Extracted data entries ->
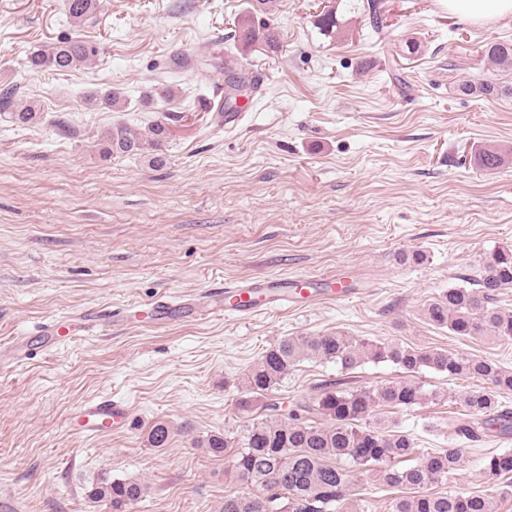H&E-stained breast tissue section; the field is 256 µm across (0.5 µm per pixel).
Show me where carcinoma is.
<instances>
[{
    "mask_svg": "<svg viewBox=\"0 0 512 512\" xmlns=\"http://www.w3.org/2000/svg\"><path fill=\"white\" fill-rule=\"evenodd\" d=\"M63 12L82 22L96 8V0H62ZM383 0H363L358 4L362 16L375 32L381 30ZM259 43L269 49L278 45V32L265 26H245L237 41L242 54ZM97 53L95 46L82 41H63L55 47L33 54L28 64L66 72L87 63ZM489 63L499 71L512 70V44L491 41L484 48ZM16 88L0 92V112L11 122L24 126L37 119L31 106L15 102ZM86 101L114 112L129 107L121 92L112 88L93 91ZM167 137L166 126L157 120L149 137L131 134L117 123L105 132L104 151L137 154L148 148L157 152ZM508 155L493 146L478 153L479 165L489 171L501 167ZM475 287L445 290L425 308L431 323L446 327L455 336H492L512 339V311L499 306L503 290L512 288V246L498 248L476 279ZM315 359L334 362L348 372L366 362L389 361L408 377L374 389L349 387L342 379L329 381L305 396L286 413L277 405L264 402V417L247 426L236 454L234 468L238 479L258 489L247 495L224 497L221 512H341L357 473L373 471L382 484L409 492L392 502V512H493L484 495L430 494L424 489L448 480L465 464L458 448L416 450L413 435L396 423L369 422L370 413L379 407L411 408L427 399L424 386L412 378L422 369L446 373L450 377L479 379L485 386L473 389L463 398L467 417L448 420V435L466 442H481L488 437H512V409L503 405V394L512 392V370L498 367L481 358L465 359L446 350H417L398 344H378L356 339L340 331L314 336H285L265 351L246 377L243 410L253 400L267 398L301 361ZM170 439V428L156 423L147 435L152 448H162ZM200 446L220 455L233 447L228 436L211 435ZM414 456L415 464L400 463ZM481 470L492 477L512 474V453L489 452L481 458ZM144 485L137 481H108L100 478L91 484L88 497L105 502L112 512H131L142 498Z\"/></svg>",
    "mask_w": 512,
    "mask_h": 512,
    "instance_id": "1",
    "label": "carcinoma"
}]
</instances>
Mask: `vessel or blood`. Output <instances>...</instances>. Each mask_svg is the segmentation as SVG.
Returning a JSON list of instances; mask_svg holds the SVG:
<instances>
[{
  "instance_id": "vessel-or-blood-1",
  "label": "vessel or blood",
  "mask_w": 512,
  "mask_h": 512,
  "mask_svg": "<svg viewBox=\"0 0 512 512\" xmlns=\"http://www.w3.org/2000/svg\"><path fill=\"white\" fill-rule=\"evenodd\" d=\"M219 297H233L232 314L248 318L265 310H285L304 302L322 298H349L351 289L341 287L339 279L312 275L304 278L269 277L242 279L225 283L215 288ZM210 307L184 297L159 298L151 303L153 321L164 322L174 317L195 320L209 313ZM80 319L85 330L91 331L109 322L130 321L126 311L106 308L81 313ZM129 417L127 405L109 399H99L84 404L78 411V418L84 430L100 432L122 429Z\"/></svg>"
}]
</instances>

Written instruction -> Which lines hold the word "vessel"? Return all of them from the records above.

Full answer ->
Mask: `vessel or blood`. Output <instances>...</instances>. Each mask_svg is the segmentation as SVG.
  "instance_id": "vessel-or-blood-1",
  "label": "vessel or blood",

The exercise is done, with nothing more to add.